Text and element pointing records
* * * * * * * * *

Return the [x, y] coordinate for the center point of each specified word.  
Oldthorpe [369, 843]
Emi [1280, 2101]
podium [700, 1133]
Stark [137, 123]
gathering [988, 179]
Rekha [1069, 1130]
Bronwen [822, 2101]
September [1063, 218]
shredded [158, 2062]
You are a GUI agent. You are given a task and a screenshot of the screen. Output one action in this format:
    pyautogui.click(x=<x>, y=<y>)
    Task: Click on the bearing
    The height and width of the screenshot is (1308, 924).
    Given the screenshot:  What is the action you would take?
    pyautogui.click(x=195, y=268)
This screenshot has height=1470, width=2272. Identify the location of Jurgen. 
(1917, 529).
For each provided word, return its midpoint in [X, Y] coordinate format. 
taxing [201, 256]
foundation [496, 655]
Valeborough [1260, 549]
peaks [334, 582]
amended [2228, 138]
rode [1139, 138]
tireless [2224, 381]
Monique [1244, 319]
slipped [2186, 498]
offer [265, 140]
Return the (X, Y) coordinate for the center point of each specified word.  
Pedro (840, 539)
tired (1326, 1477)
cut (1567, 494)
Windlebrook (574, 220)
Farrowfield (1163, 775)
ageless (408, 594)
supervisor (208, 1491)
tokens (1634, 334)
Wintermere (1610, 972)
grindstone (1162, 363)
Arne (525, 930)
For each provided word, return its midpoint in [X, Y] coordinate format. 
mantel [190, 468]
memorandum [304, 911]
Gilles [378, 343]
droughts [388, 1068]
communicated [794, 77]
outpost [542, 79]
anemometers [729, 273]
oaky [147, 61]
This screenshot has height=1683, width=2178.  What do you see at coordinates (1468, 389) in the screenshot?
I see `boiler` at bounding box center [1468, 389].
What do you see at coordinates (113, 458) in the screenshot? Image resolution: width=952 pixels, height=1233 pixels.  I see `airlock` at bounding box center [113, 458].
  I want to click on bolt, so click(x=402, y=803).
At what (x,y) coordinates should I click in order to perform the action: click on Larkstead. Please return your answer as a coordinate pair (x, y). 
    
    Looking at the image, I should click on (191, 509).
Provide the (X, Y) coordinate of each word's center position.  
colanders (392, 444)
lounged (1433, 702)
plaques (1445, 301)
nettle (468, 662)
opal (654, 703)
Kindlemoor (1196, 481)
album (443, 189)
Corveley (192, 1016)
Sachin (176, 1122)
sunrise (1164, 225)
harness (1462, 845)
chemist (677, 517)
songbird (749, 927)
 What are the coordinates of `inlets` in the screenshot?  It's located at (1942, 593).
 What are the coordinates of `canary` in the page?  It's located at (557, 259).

* * * * * * * * *

> _Exercise goal_: Render the data from the line containing "Provide the (X, Y)" through the end of the data as a JSON list of strings, one string per line, omitting any blank lines.

> _Expected answer_:
[
  "Provide the (X, Y) coordinate of each word's center position.  ",
  "colanders (392, 444)",
  "lounged (1433, 702)",
  "plaques (1445, 301)",
  "nettle (468, 662)",
  "opal (654, 703)",
  "Kindlemoor (1196, 481)",
  "album (443, 189)",
  "Corveley (192, 1016)",
  "Sachin (176, 1122)",
  "sunrise (1164, 225)",
  "harness (1462, 845)",
  "chemist (677, 517)",
  "songbird (749, 927)",
  " What are the coordinates of `inlets` in the screenshot?  It's located at (1942, 593).",
  " What are the coordinates of `canary` in the page?  It's located at (557, 259)."
]